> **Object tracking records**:
■ ■ ■ ■ ■ ■ ■

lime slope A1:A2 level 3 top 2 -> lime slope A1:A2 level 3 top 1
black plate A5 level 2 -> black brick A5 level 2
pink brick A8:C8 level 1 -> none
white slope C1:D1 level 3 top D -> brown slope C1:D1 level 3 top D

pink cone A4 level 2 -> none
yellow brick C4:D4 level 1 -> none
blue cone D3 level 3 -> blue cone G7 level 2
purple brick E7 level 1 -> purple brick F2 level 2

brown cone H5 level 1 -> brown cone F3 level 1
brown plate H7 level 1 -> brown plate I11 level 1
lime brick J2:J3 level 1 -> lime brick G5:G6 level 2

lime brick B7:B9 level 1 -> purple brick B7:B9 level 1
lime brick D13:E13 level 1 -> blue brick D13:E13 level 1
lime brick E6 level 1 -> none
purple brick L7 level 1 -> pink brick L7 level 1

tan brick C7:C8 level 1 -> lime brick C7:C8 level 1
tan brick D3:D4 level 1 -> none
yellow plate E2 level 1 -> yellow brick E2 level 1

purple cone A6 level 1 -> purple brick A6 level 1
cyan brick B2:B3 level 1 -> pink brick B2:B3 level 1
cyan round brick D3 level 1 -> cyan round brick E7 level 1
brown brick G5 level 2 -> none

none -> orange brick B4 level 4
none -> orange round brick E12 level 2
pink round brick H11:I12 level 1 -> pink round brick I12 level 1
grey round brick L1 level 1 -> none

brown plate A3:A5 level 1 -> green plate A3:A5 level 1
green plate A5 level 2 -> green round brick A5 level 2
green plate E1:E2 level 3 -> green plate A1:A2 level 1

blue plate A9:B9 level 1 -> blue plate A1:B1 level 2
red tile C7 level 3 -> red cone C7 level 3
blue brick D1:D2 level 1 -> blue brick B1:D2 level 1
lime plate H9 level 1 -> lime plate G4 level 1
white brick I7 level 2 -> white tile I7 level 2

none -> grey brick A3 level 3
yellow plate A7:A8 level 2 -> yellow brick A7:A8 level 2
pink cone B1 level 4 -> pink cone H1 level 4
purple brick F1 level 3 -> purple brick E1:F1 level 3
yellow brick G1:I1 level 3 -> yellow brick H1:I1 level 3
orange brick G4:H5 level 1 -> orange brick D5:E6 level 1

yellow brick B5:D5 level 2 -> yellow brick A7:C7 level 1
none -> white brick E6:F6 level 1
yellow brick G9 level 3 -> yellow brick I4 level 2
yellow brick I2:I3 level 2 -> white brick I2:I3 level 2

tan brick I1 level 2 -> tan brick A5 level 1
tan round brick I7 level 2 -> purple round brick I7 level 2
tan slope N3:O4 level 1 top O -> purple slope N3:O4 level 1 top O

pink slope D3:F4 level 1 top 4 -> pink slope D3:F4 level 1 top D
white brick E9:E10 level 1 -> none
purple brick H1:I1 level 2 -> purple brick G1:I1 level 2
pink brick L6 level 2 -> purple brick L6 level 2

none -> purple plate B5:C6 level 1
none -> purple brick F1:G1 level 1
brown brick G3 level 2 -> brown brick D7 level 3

■ ■ ■ ■ ■ ■ ■

> **WORK TO COMPLETE**:
What lines above contain the word "cone"? Please copy each one.

> **RESPONSE AREA**:
pink cone A4 level 2 -> none
blue cone D3 level 3 -> blue cone G7 level 2
brown cone H5 level 1 -> brown cone F3 level 1
purple cone A6 level 1 -> purple brick A6 level 1
red tile C7 level 3 -> red cone C7 level 3
pink cone B1 level 4 -> pink cone H1 level 4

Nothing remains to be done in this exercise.